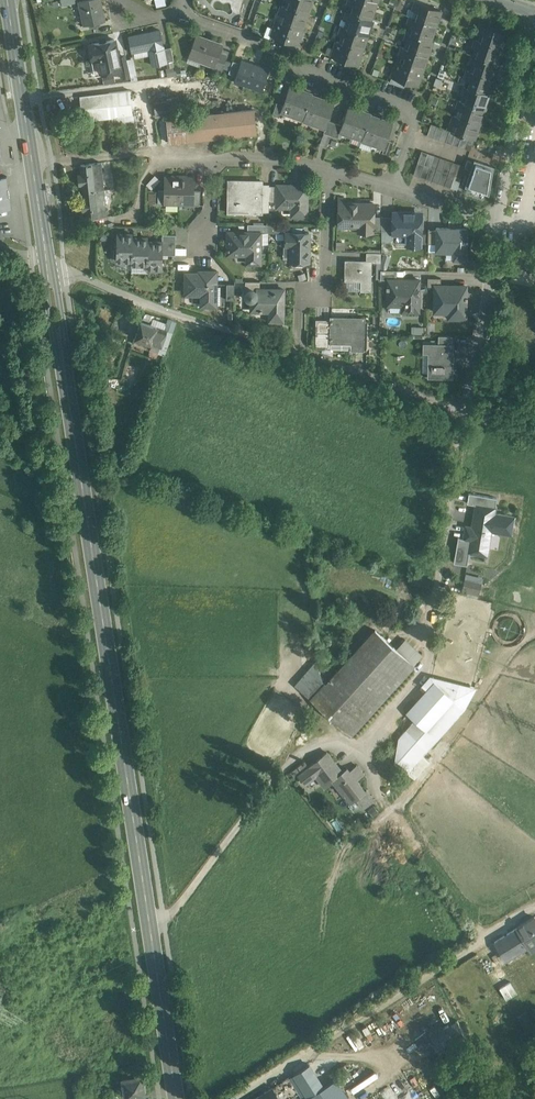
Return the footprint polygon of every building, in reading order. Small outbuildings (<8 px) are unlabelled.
[(85,24),(104,20),(100,0),(80,0),(85,24)] [(287,7),(306,13),(308,14),(310,6),(309,5),(311,0),(290,0),(287,7)] [(347,2),(353,4),(351,12),(371,18),(374,10),(372,10),(375,3),(366,0),(348,0),(347,2)] [(416,0),(413,8),(419,10),(417,17),(435,24),(436,24),(439,16),(438,15),(441,8),(416,0)] [(287,7),(281,5),(278,13),(285,15),(282,22),(301,28),(302,29),(305,21),(304,20),(306,13),(287,7)] [(351,12),(347,10),(344,18),(350,20),(348,27),(366,34),(368,34),(371,26),(369,26),(372,19),(351,12)] [(417,17),(410,15),(408,23),(414,25),(411,32),(431,39),(434,31),(433,30),(435,24),(417,17)] [(282,22),(276,20),(271,35),(297,44),(300,36),(298,35),(301,28),(282,22)] [(506,31),(481,23),(478,31),(484,33),(482,40),(500,46),(502,46),(504,39),(503,38),(506,31)] [(348,27),(342,25),(339,33),(345,35),(343,42),(361,49),(362,49),(365,41),(364,41),(366,34),(348,27)] [(160,30),(129,36),(132,51),(149,48),(152,65),(166,62),(164,48),(160,30)] [(411,32),(407,31),(405,39),(411,41),(408,48),(427,54),(428,55),(431,47),(430,46),(432,39),(431,39),(411,32)] [(222,45),(196,36),(188,57),(215,66),(219,55),(220,51),(222,45)] [(482,40),(476,37),(473,46),(479,48),(477,55),(497,61),(499,54),(498,53),(500,46),(482,40)] [(104,41),(110,71),(120,69),(121,69),(119,58),(115,39),(104,41)] [(343,42),(336,40),(331,56),(357,64),(360,56),(359,56),(361,49),(343,42)] [(110,71),(104,41),(89,44),(92,59),(98,58),(102,73),(110,71)] [(408,48),(402,46),(399,56),(405,58),(403,63),(421,69),(423,70),(425,62),(424,61),(427,54),(408,48)] [(171,47),(164,48),(166,62),(174,60),(171,47)] [(477,55),(473,53),(470,61),(476,63),(473,70),(492,77),(493,77),(496,69),(495,69),(497,62),(497,61),(477,55)] [(215,66),(214,69),(221,71),(226,58),(219,55),(215,66)] [(126,57),(119,58),(121,69),(120,69),(121,72),(129,70),(126,57)] [(226,58),(221,71),(228,71),(232,60),(226,58)] [(273,69),(244,58),(236,81),(265,92),(273,69)] [(403,63),(397,61),(392,76),(417,85),(420,76),(419,76),(421,69),(403,63)] [(168,62),(168,75),(176,75),(176,62),(168,62)] [(473,70),(467,68),(464,76),(471,78),(468,85),(488,92),(491,84),(490,84),(492,77),(473,70)] [(468,85),(464,84),(461,92),(468,94),(465,101),(484,108),(485,108),(488,100),(487,100),(489,93),(488,92),(468,85)] [(312,94),(289,86),(283,105),(281,110),(281,111),(303,118),(311,95),(312,94)] [(130,90),(109,92),(110,103),(112,117),(113,123),(133,121),(130,90)] [(303,118),(303,119),(325,127),(326,127),(328,120),(334,103),(311,95),(303,118)] [(465,101),(459,99),(456,107),(462,109),(460,116),(479,123),(480,123),(483,115),(481,115),(484,108),(465,101)] [(153,103),(155,117),(178,115),(176,101),(153,103)] [(276,102),(272,113),(272,115),(279,117),(281,111),(281,110),(283,105),(276,102)] [(110,103),(81,106),(83,120),(112,117),(110,103)] [(370,114),(347,106),(341,125),(339,131),(340,131),(362,138),(370,115),(370,114)] [(253,110),(166,119),(169,143),(256,133),(253,110)] [(460,116),(454,114),(451,122),(457,124),(455,132),(468,136),(474,138),(478,130),(476,130),(479,123),(460,116)] [(392,123),(370,115),(362,138),(362,139),(384,147),(387,139),(392,123)] [(323,132),(331,135),(335,122),(328,120),(326,127),(325,127),(323,132)] [(335,122),(331,135),(337,137),(340,131),(339,131),(341,125),(335,122)] [(437,126),(431,124),(427,135),(433,137),(437,126)] [(443,128),(437,126),(433,137),(439,140),(443,128)] [(450,130),(443,128),(439,140),(446,142),(450,130)] [(455,132),(450,130),(446,142),(452,144),(456,132),(455,132)] [(331,135),(323,132),(319,145),(326,147),(331,135)] [(462,134),(456,132),(452,144),(458,146),(462,134)] [(468,136),(462,134),(458,146),(464,148),(468,136)] [(468,136),(464,148),(470,150),(474,138),(468,136)] [(387,139),(384,147),(382,152),(389,154),(393,142),(387,139)] [(422,151),(418,163),(424,165),(428,153),(422,151)] [(428,153),(424,165),(430,167),(434,155),(428,153)] [(440,158),(434,155),(430,167),(436,169),(440,158)] [(440,158),(436,169),(442,171),(446,160),(440,158)] [(494,166),(474,159),(464,186),(490,194),(494,166)] [(452,162),(446,160),(442,171),(448,173),(452,162)] [(84,196),(95,195),(104,194),(101,161),(81,163),(82,173),(78,173),(79,183),(83,182),(84,196)] [(459,164),(452,162),(448,173),(455,176),(459,164)] [(418,163),(414,174),(420,177),(424,165),(418,163)] [(465,166),(459,164),(455,176),(461,178),(465,166)] [(424,165),(420,177),(426,179),(430,167),(424,165)] [(436,169),(430,167),(426,179),(432,181),(436,169)] [(442,171),(436,169),(432,181),(438,183),(442,171)] [(448,173),(442,171),(438,183),(444,185),(448,173)] [(455,176),(448,173),(444,185),(451,187),(455,176)] [(0,177),(0,207),(9,206),(5,176),(0,177)] [(461,178),(455,176),(451,187),(457,189),(461,178)] [(179,177),(165,177),(164,189),(164,201),(179,201),(179,177)] [(193,177),(179,177),(179,201),(193,201),(193,190),(193,177)] [(262,181),(229,180),(228,211),(261,212),(262,185),(262,181)] [(269,185),(262,185),(261,212),(269,212),(269,201),(269,185)] [(307,185),(277,185),(277,201),(276,207),(294,207),(294,216),(307,216),(307,185)] [(95,195),(84,196),(84,198),(81,198),(82,208),(85,208),(86,216),(97,215),(96,203),(95,195)] [(106,207),(100,208),(100,202),(96,203),(97,215),(107,213),(106,213),(106,207)] [(356,225),(357,203),(341,203),(340,228),(341,228),(341,225),(356,225)] [(357,203),(356,225),(360,225),(360,231),(373,232),(373,230),(373,216),(373,204),(357,203)] [(409,234),(410,215),(410,212),(392,212),(392,216),(392,234),(407,234),(409,234)] [(409,234),(407,234),(407,245),(420,246),(421,215),(410,215),(409,234)] [(381,216),(373,216),(373,230),(381,230),(381,216)] [(388,241),(392,239),(392,234),(392,216),(381,216),(381,230),(381,253),(388,253),(388,241)] [(268,224),(253,223),(253,231),(261,231),(261,232),(268,232),(268,224)] [(286,224),(268,224),(268,232),(286,232),(286,224)] [(467,228),(436,228),(436,230),(436,243),(436,250),(453,250),(453,258),(466,259),(467,241),(468,239),(467,239),(467,228)] [(132,232),(117,231),(116,258),(131,258),(132,235),(132,232)] [(253,231),(227,231),(227,253),(234,253),(237,251),(247,251),(246,262),(260,262),(261,232),(261,231),(253,231)] [(291,247),(308,247),(309,233),(286,232),(286,244),(291,244),(291,247)] [(132,235),(131,258),(131,261),(146,262),(147,262),(147,239),(148,239),(148,235),(132,235)] [(148,239),(147,239),(147,262),(146,262),(146,265),(162,266),(162,252),(162,245),(163,239),(162,239),(148,239)] [(308,247),(291,247),(291,258),(291,261),(308,261),(308,247)] [(381,253),(366,252),(366,261),(371,261),(371,262),(381,262),(381,253)] [(366,261),(345,260),(345,280),(361,280),(361,290),(370,290),(371,262),(371,261),(366,261)] [(204,271),(185,270),(185,290),(204,290),(203,304),(216,304),(217,269),(204,269),(204,271)] [(395,269),(380,269),(380,279),(388,279),(388,278),(395,278),(395,269)] [(441,277),(427,277),(427,286),(435,286),(435,285),(441,285),(441,277)] [(387,292),(419,291),(419,279),(395,278),(388,278),(388,279),(387,292)] [(260,280),(245,279),(245,287),(260,288),(260,280)] [(234,282),(226,282),(226,298),(234,298),(234,282)] [(441,285),(435,285),(435,286),(434,311),(436,311),(436,307),(453,307),(452,316),(466,316),(466,285),(441,285)] [(260,288),(245,287),(245,294),(246,296),(247,298),(248,300),(251,302),(251,310),(260,310),(260,313),(262,313),(262,310),(270,310),(270,319),(283,319),(284,288),(260,288)] [(419,291),(387,292),(387,304),(388,304),(388,301),(405,301),(405,310),(419,310),(419,291)] [(364,317),(331,316),(331,318),(331,332),(330,347),(351,347),(352,347),(363,348),(364,317)] [(331,318),(316,318),(315,331),(331,332),(331,318)] [(176,321),(168,319),(165,329),(167,330),(172,332),(176,321)] [(165,329),(141,320),(135,338),(161,347),(167,330),(165,329)] [(438,342),(423,341),(423,352),(431,352),(431,375),(453,375),(454,342),(452,342),(438,342)] [(128,364),(124,379),(134,382),(139,367),(128,364)] [(480,511),(477,527),(466,526),(464,538),(470,539),(467,557),(485,561),(491,530),(511,533),(514,516),(480,511)] [(481,584),(464,580),(462,590),(479,595),(481,584)] [(375,630),(325,685),(325,684),(311,700),(351,736),(414,665),(375,630)] [(430,687),(408,712),(415,719),(399,737),(395,762),(407,772),(464,709),(476,688),(432,676),(426,683),(430,687)] [(309,766),(298,774),(306,783),(316,775),(321,782),(323,781),(326,785),(332,781),(343,795),(344,794),(351,802),(356,798),(365,791),(365,790),(356,779),(363,773),(357,765),(349,770),(347,767),(342,771),(327,752),(309,766)] [(305,761),(290,772),(294,777),(298,774),(309,766),(305,761)] [(375,800),(366,789),(365,790),(365,791),(356,798),(364,808),(375,800)] [(534,917),(514,929),(526,948),(534,942),(534,918),(534,917)] [(526,948),(514,929),(495,942),(506,960),(526,948)] [(511,980),(500,987),(507,999),(518,992),(511,980)] [(517,1015),(526,1032),(534,1027),(526,1010),(517,1015)] [(457,1020),(429,1034),(441,1056),(469,1042),(457,1020)] [(352,1035),(358,1046),(368,1041),(363,1029),(352,1035)] [(323,1086),(309,1064),(294,1073),(308,1096),(323,1086)] [(304,1098),(308,1096),(294,1073),(289,1077),(296,1088),(303,1098),(304,1098)] [(142,1074),(122,1077),(125,1095),(144,1092),(144,1091),(146,1089),(145,1085),(143,1083),(142,1074)] [(296,1088),(289,1077),(283,1080),(291,1091),(296,1088)] [(308,1096),(304,1098),(350,1098),(336,1078),(323,1086),(308,1096)] [(283,1080),(271,1088),(278,1098),(291,1091),(283,1080)] [(253,1098),(278,1098),(271,1088),(253,1098)]
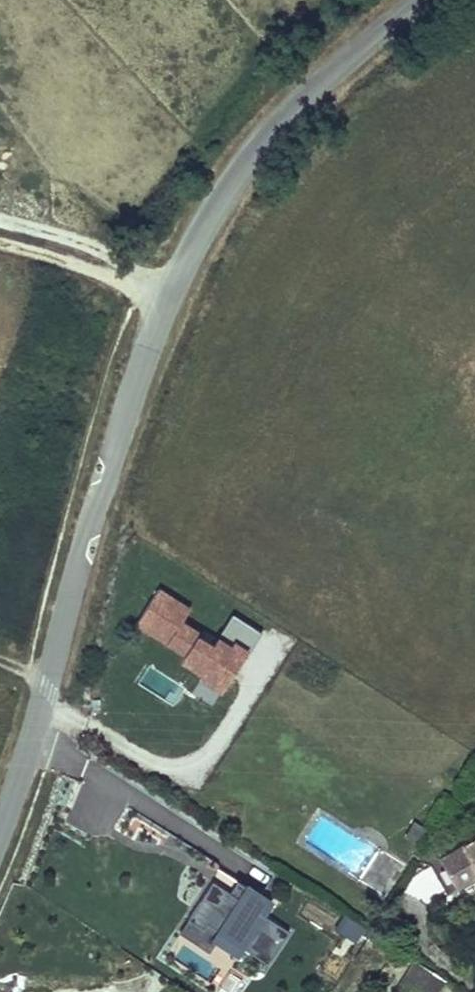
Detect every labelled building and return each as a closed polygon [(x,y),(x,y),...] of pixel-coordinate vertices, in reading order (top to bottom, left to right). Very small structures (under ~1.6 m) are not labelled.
[(173,639),(191,607),(158,589),(140,621),(173,639)] [(232,615),(217,645),(196,635),(184,660),(205,669),(193,694),(222,708),(260,628),(232,615)] [(171,646),(188,653),(199,630),(182,622),(171,646)] [(439,855),(456,886),(474,875),(474,834),(439,855)] [(426,905),(447,893),(432,866),(411,877),(426,905)] [(289,928),(264,912),(274,898),(246,879),(243,883),(234,877),(227,888),(213,878),(178,931),(208,950),(215,940),(237,954),(243,946),(267,962),(289,928)] [(443,977),(415,960),(395,991),(433,991),(443,977)] [(219,991),(238,991),(245,978),(230,971),(219,991)]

Exercise prompt >>
Exact copies of the lines from the one with "Detect every labelled" through the final line of the listing should be returned, and no other lines.

Completed task >>
Detect every labelled building and return each as a closed polygon [(x,y),(x,y),...] of pixel-coordinate vertices, in reading order (top to bottom, left to right). Very small structures (under ~1.6 m) are not labelled.
[(173,639),(191,607),(158,589),(140,621),(173,639)] [(232,615),(217,645),(196,635),(184,660),(205,669),(193,694),(222,708),(260,628),(232,615)] [(171,646),(188,653),(199,630),(182,622),(171,646)] [(439,855),(456,886),(474,875),(474,834),(439,855)] [(426,905),(447,893),(432,866),(411,877),(426,905)] [(289,928),(264,912),(274,898),(246,879),(243,883),(234,877),(227,888),(213,878),(178,931),(208,950),(215,940),(237,954),(243,946),(267,962),(289,928)] [(443,977),(415,960),(395,991),(433,991),(443,977)] [(219,991),(238,991),(245,978),(230,971),(219,991)]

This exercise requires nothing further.